- [GIVEN DATA]:
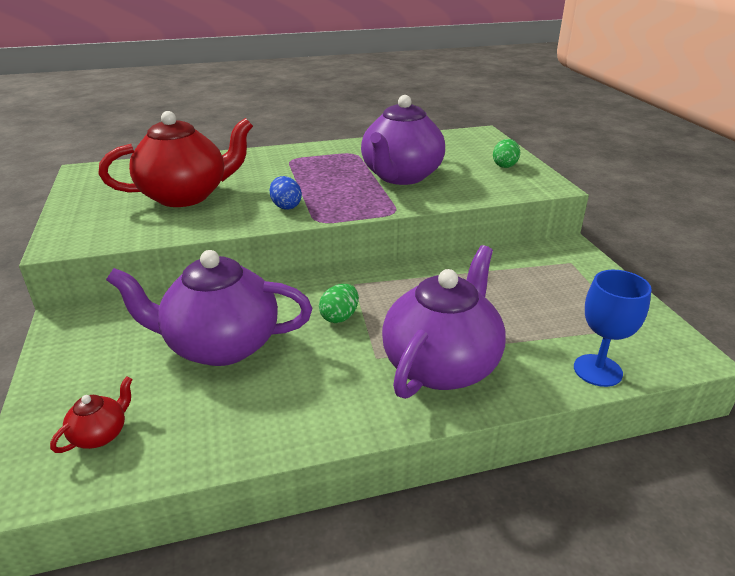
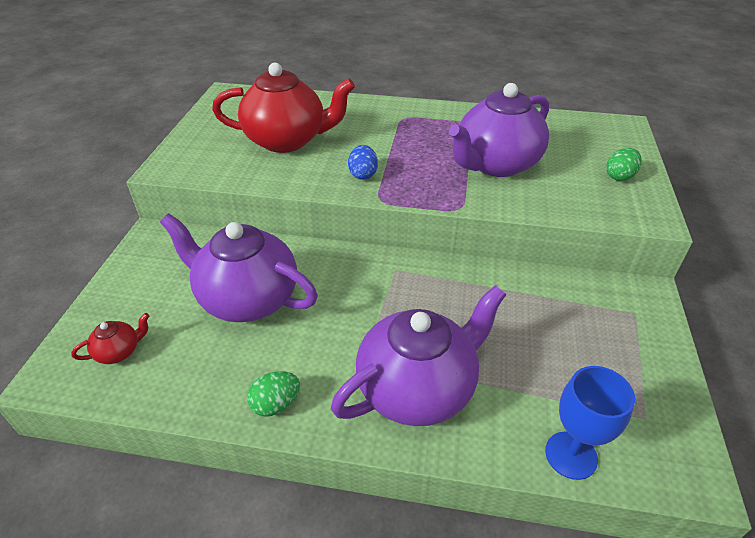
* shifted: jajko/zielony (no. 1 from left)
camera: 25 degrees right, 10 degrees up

* * *

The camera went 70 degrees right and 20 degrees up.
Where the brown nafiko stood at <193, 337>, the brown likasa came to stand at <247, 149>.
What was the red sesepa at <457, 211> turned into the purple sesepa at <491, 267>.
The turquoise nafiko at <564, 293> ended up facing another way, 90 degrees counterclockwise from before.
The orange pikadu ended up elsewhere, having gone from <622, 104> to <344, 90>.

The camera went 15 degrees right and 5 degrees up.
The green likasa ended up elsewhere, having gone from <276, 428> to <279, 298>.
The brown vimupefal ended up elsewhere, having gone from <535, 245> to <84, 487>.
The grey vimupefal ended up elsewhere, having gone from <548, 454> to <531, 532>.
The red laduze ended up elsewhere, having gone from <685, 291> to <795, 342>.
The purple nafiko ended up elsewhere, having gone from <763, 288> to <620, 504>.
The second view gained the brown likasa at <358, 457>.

---

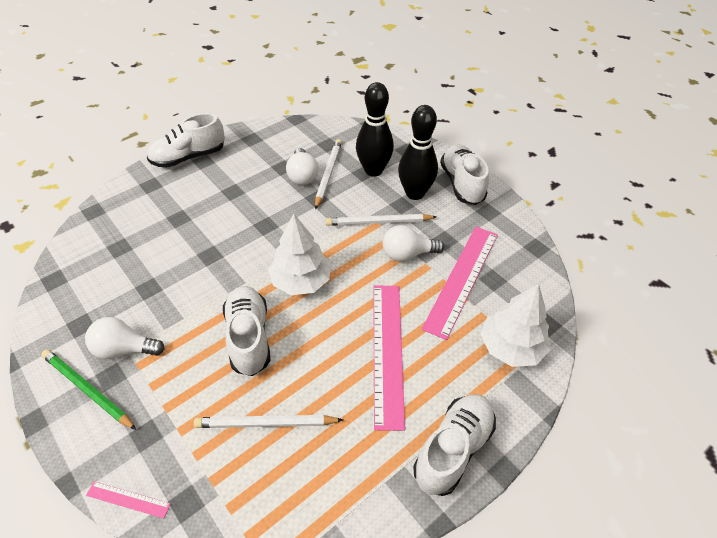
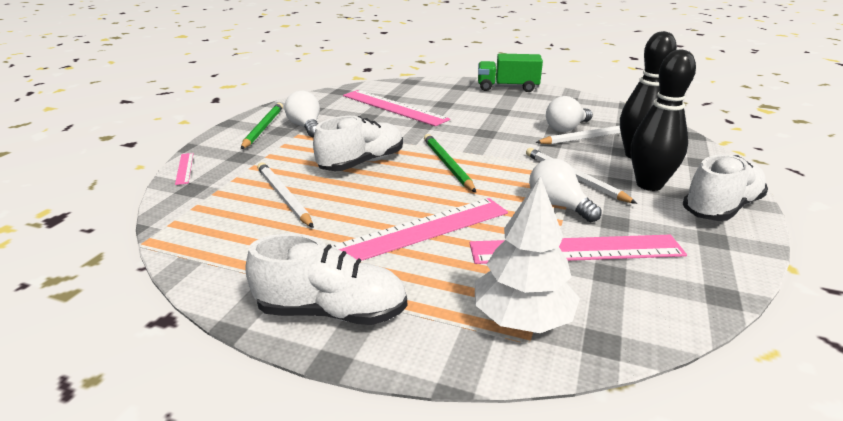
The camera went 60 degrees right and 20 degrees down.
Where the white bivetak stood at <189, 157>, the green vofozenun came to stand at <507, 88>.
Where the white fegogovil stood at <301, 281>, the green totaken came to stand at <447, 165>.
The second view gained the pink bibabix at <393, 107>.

- [WHAT YOU SHOULD DO]: All lines above from the one with "What was the" to the one with "The turquoise nafiko", inclusive, should be copied exactly, and no other lines.

- [PROBLEM SOLUTION]:
What was the red sesepa at <457, 211> turned into the purple sesepa at <491, 267>.
The turquoise nafiko at <564, 293> ended up facing another way, 90 degrees counterclockwise from before.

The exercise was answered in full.